With the pictures left aside, write out exactly the lines of the listing below from the line with "red brick C2:C3" to the line with "white brick G16", both included, and only those.

[Exercise data — start]

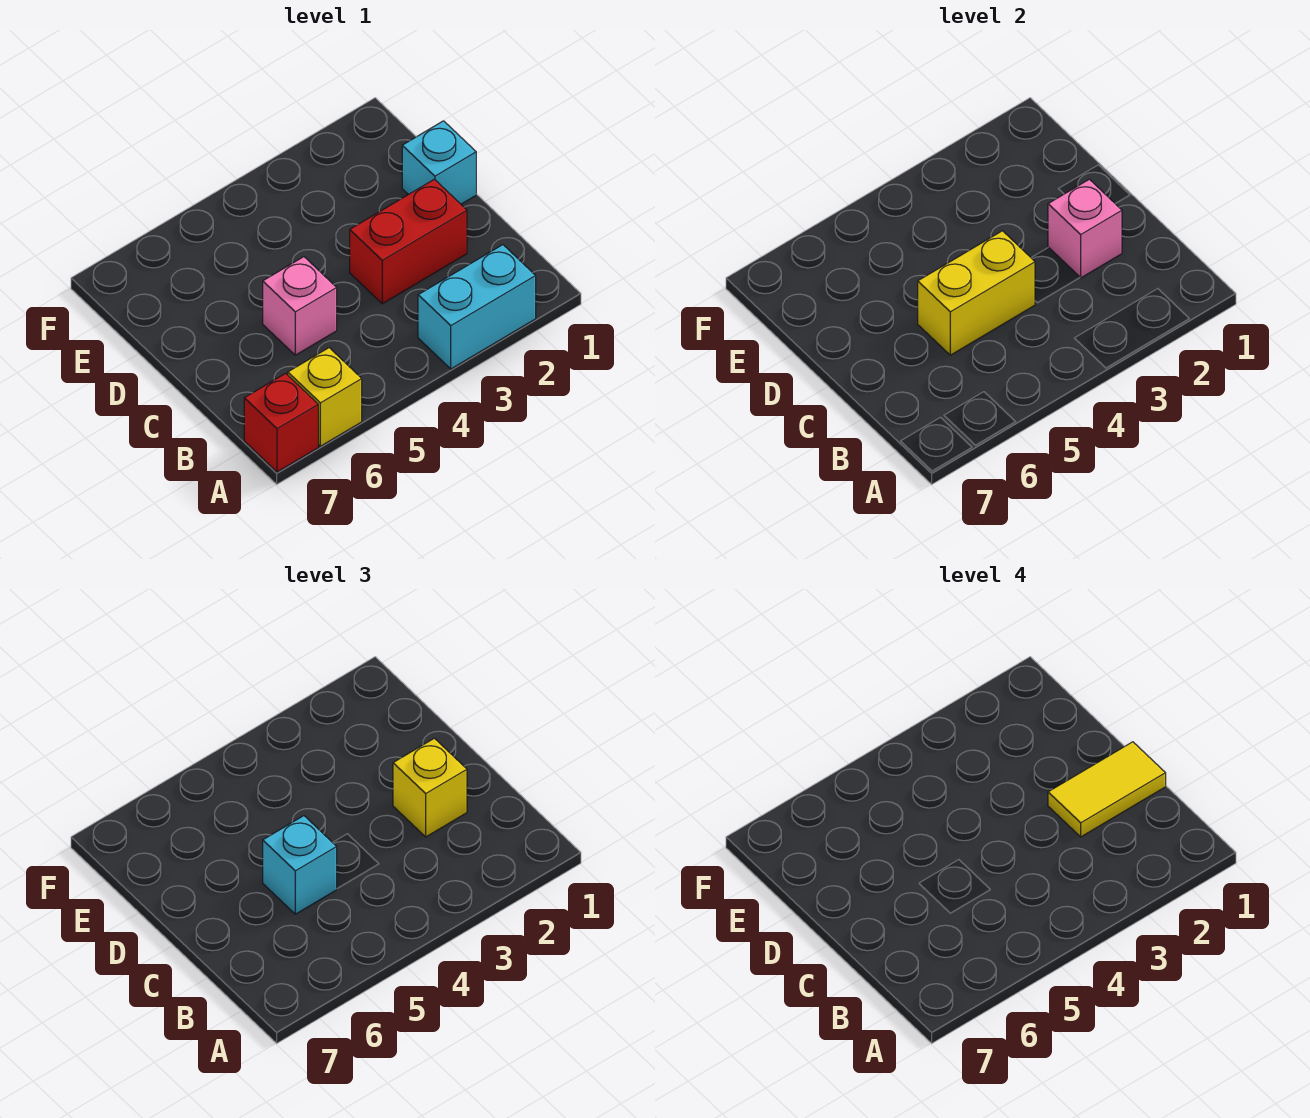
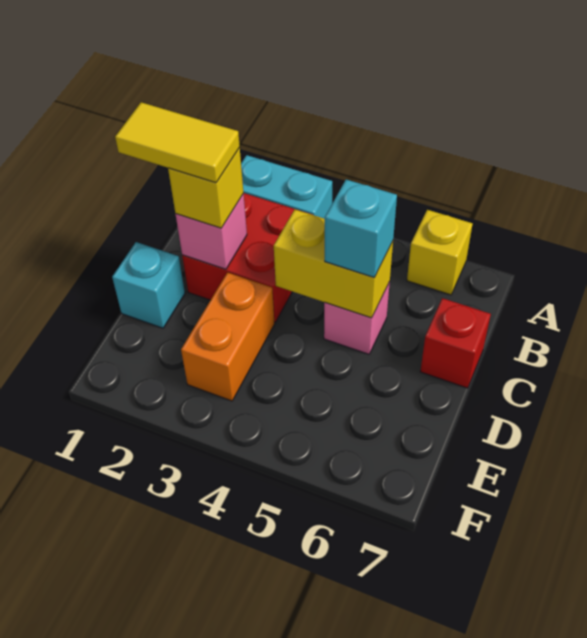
red brick A7 level 1 -> red brick C7 level 1
red brick C2:C3 level 1 -> red brick B2:C3 level 1
none -> orange brick D3:E3 level 1

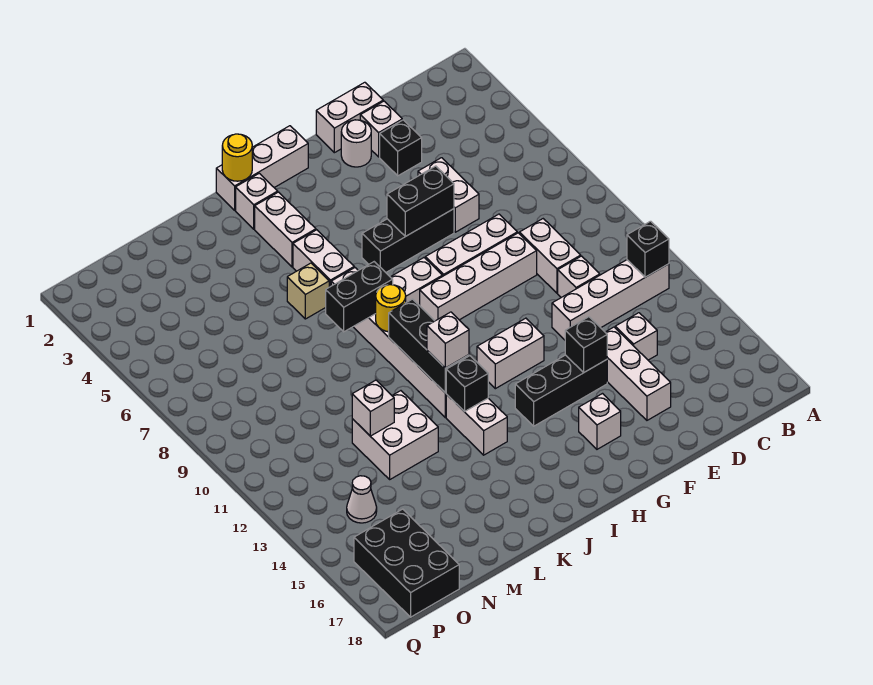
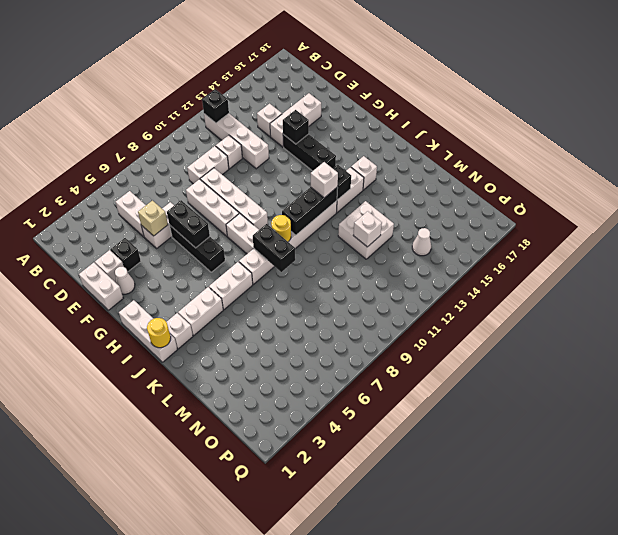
white round brick F2 level 1 -> white cone F2 level 1
white brick G12:H12 level 1 -> white brick C5:D5 level 1
white brick G16 level 1 -> white brick J15 level 1
tan brick K6 level 1 -> tan brick E5 level 2
black brick O16:P18 level 1 -> none

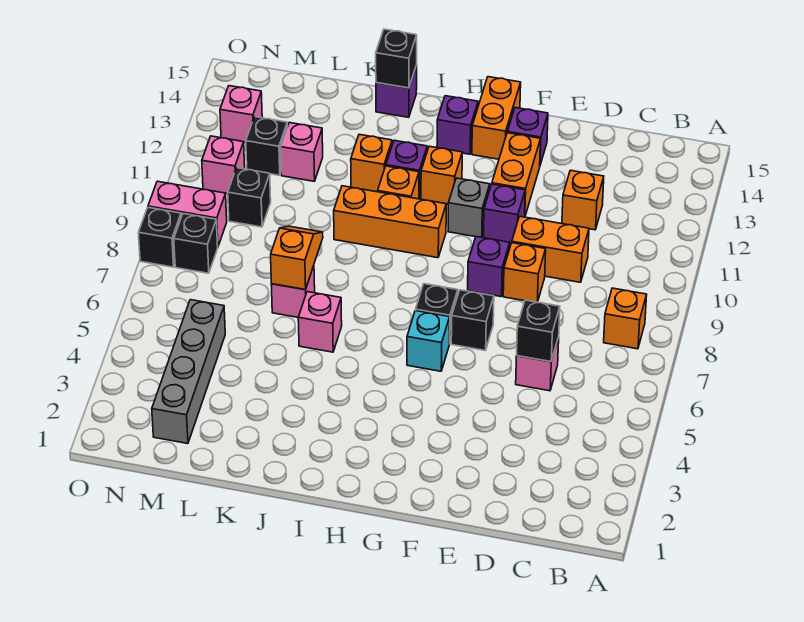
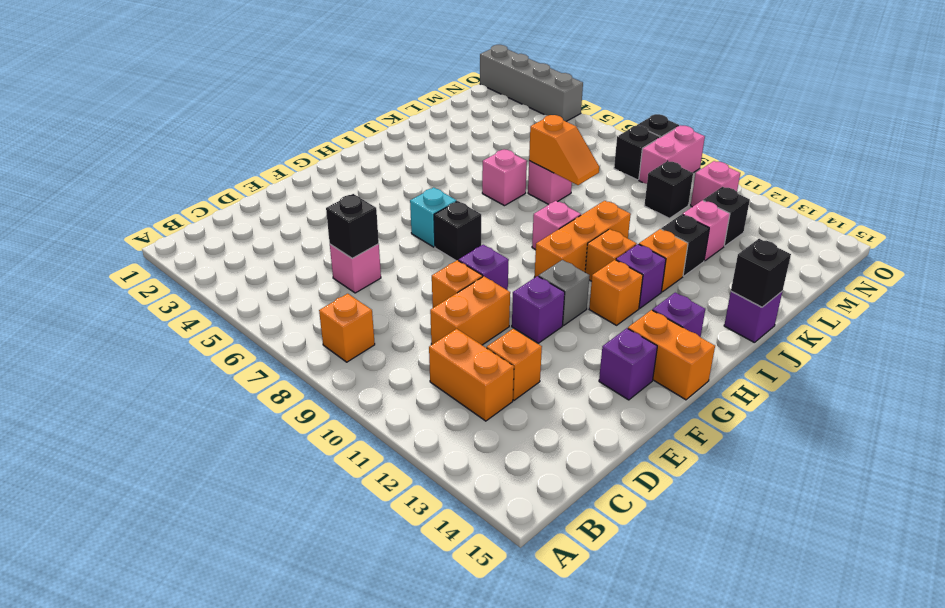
black brick F7 level 1 -> black brick K12 level 1
orange brick F12:F13 level 1 -> orange brick C11:C12 level 1
grey brick M2:M5 level 1 -> grey brick O1:O4 level 1
pink brick N13 level 1 -> pink brick I9 level 1

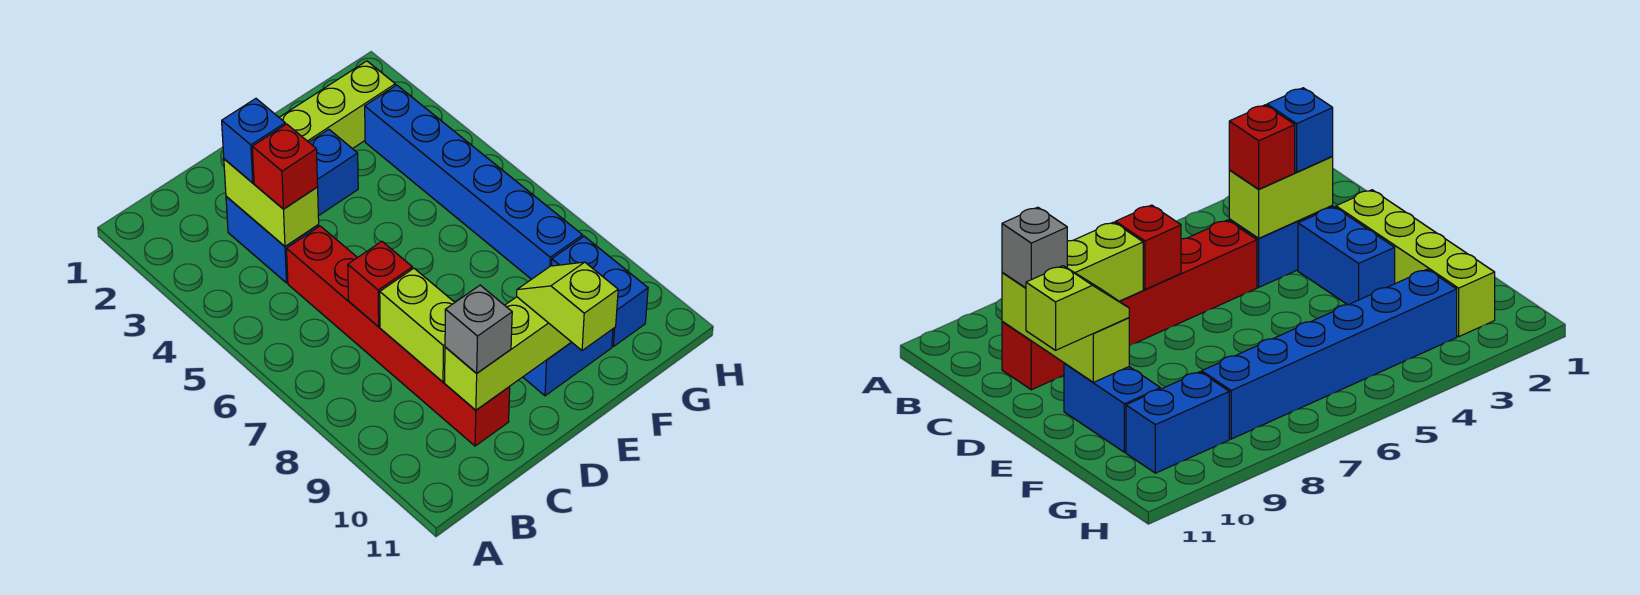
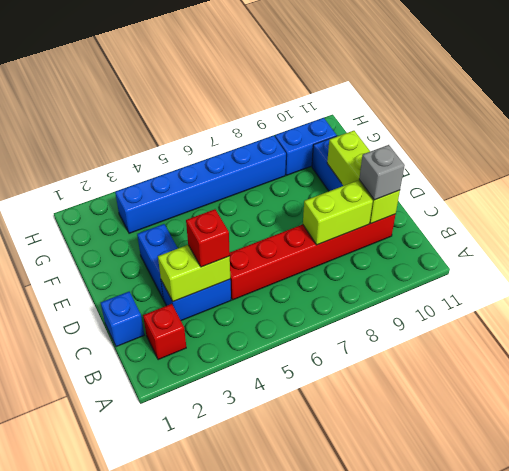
blue brick C3 level 3 -> blue brick C1 level 1
red brick C7 level 2 -> red brick B2 level 1
lime brick D2:G2 level 1 -> none
lime slope E10:E11 level 3 top 11 -> none

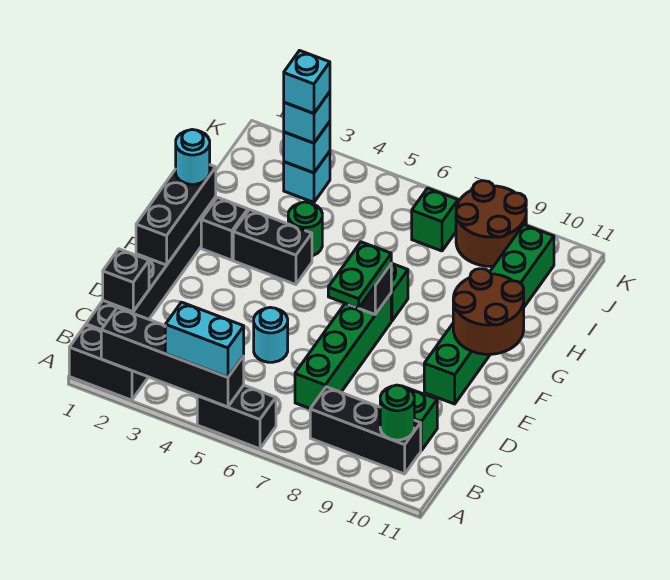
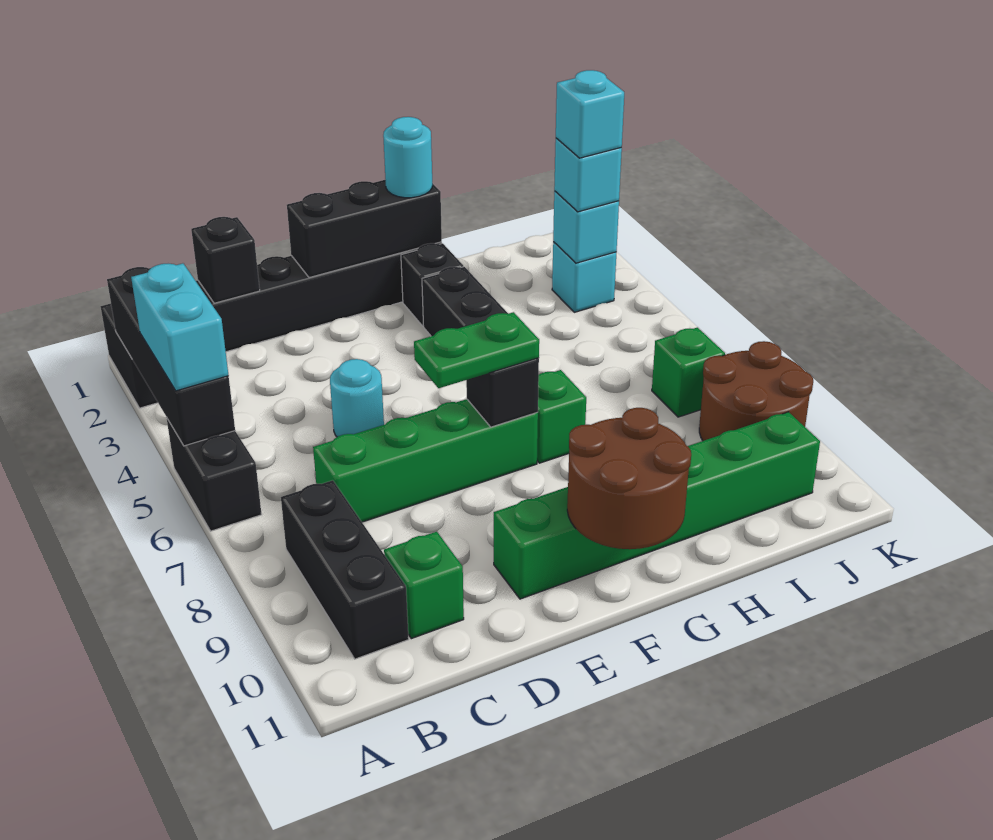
green round brick B10 level 2 -> none
green round brick H4 level 1 -> none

[Exercise data — finish]

* [Exercise output]:
red brick C2:C3 level 1 -> red brick B2:C3 level 1
none -> orange brick D3:E3 level 1

white round brick F2 level 1 -> white cone F2 level 1
white brick G12:H12 level 1 -> white brick C5:D5 level 1
white brick G16 level 1 -> white brick J15 level 1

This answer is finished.